> **Instruction**
Check each line below for the word "purple", and copy those that have it.

> **Scene change data**
★ ★ ★ ★ ★ ★ ★
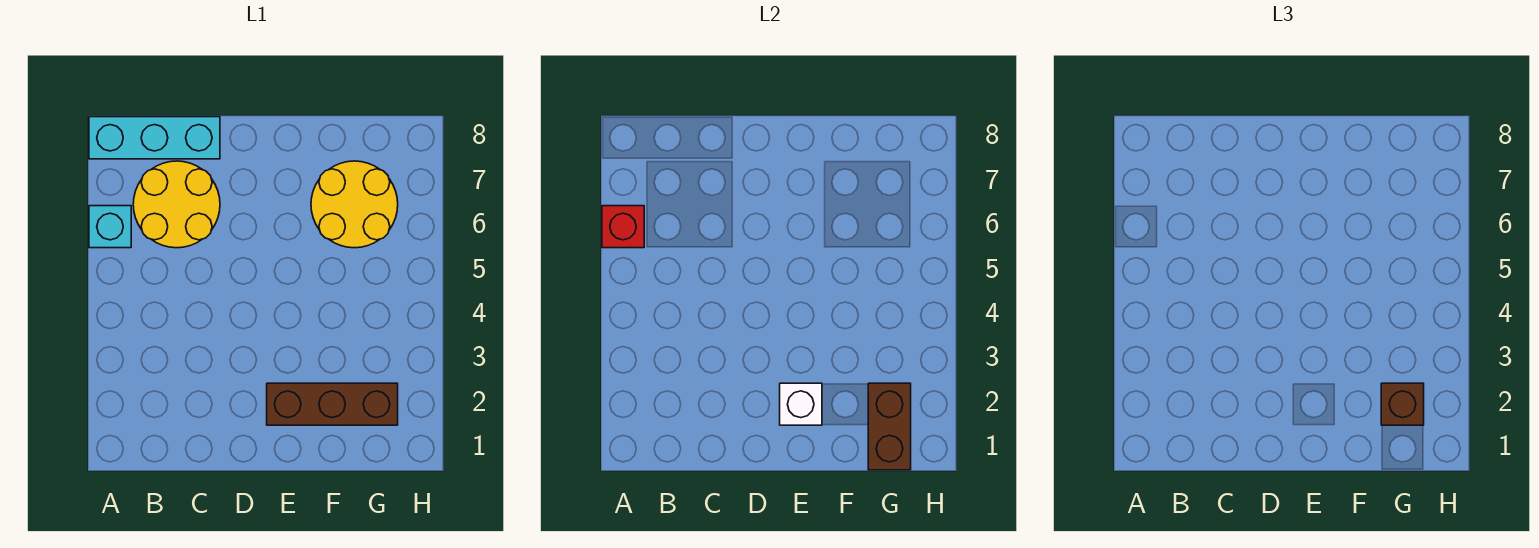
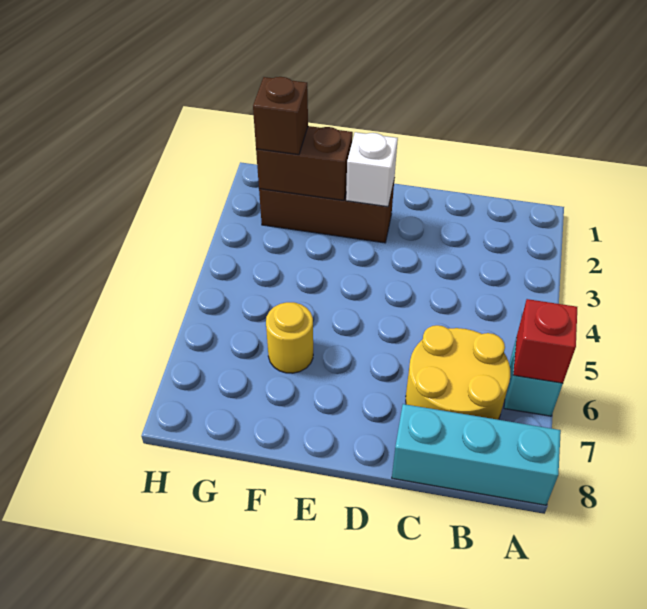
yellow 2x2 round brick [311,161,398,248] -> yellow 1x1 round brick [266,302,313,373]
brown 1x2 brick [868,383,911,470] -> brown 1x2 brick turned to [256,126,353,200]

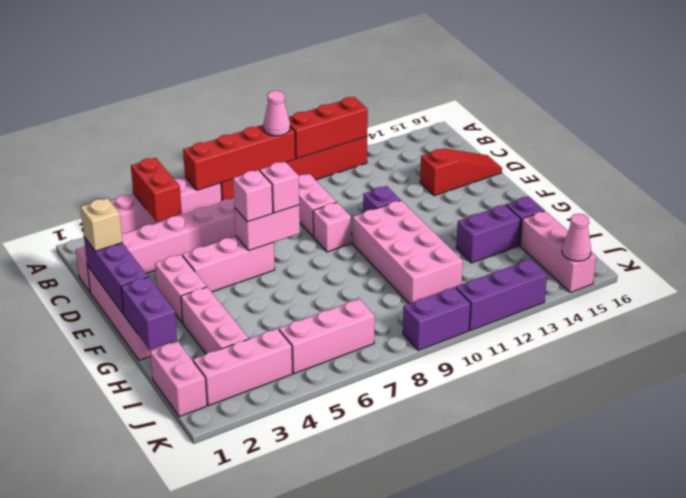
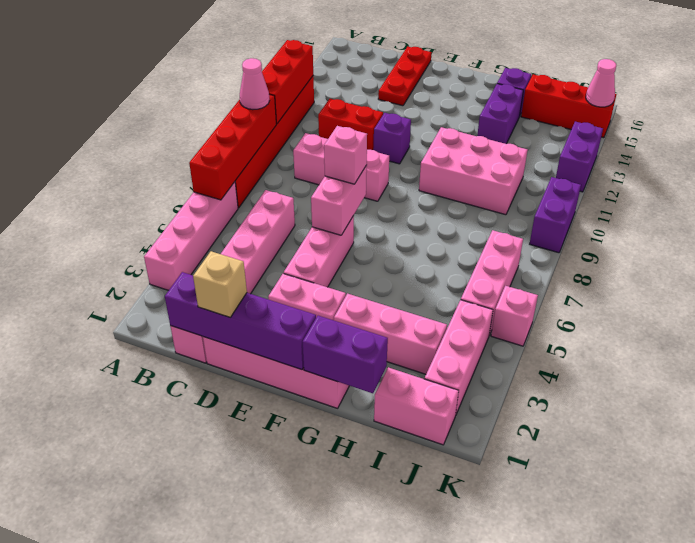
red 1x2 brick [131,158,182,222] -> red 1x2 brick moved to [318,99,383,150]
purple 1x3 brick [84,237,148,314] -> purple 1x4 brick [165,272,316,370]
red 1x3 slope [420,148,502,196] -> red 1x3 plate [378,47,431,106]
pink 1x1 brick [233,170,273,222] -> pink 1x1 brick moved to [491,286,538,346]
pink 2x4 brick [353,200,463,304] -> pink 2x3 brick [419,127,528,215]
pink 1x3 brick [520,211,596,292] -> red 1x3 brick [521,74,617,138]
purple 1x3 brick [456,259,547,331] -> purple 1x2 brick [556,122,603,192]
★ ★ ★ ★ ★ ★ ★
> **Response to this task**
purple 1x3 brick [84,237,148,314] -> purple 1x4 brick [165,272,316,370]
purple 1x3 brick [456,259,547,331] -> purple 1x2 brick [556,122,603,192]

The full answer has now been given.